**The problem**
Find the line containing "(358, 245) = (524, 196): brown" in the data below and repeat it, along with all later lines, exactly through the last one.

**Data**

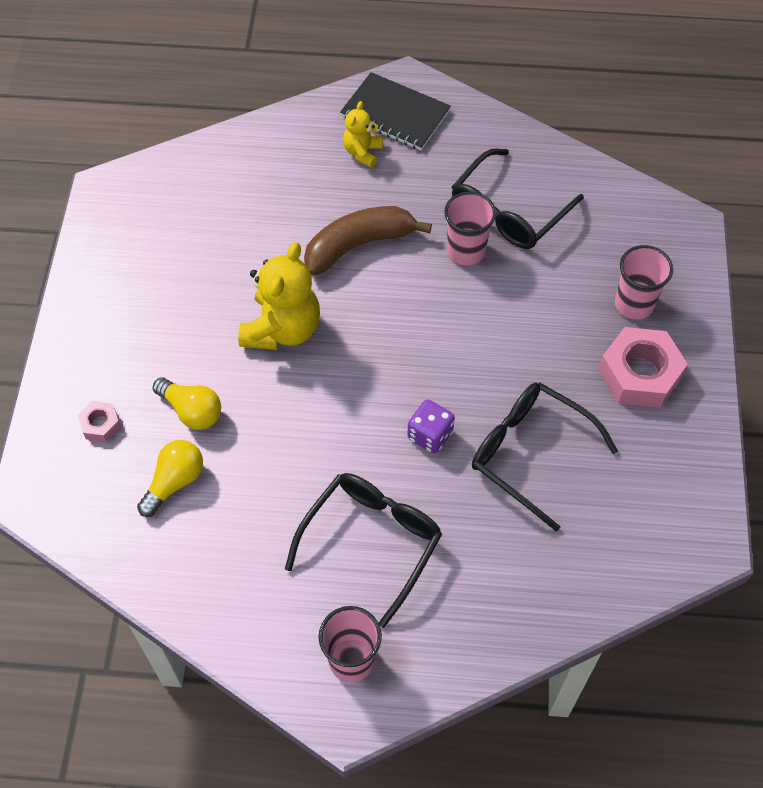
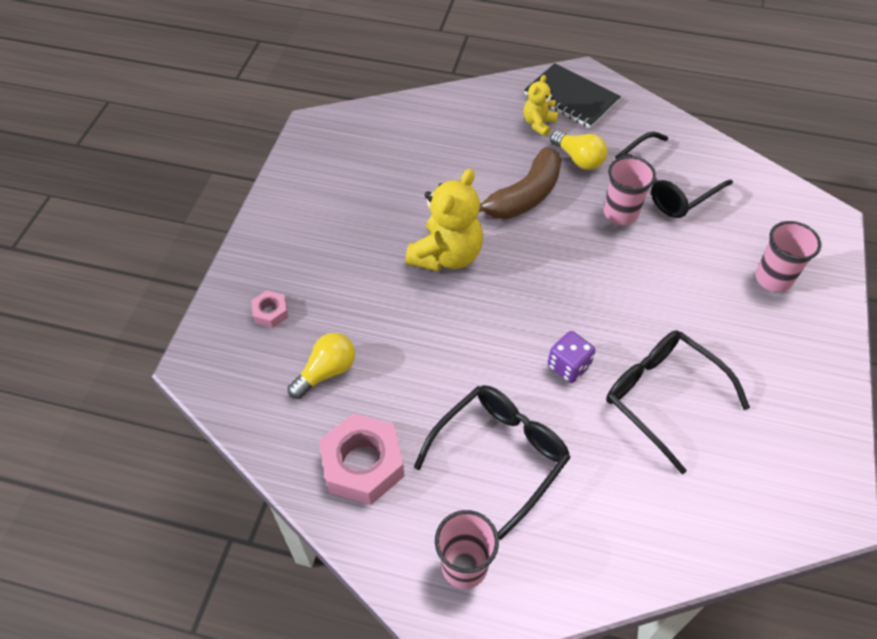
camera: 10 degrees right, 5 degrees down
(191, 411) = (353, 313): yellow light bulb -> yellow light bulb (578, 159)
(358, 245) = (524, 196): brown banana -> brown banana turned 150 degrees clockwise
(639, 374) = (775, 341): pink nut -> pink nut (363, 464)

**Solution**
(358, 245) = (524, 196): brown banana -> brown banana turned 150 degrees clockwise
(639, 374) = (775, 341): pink nut -> pink nut (363, 464)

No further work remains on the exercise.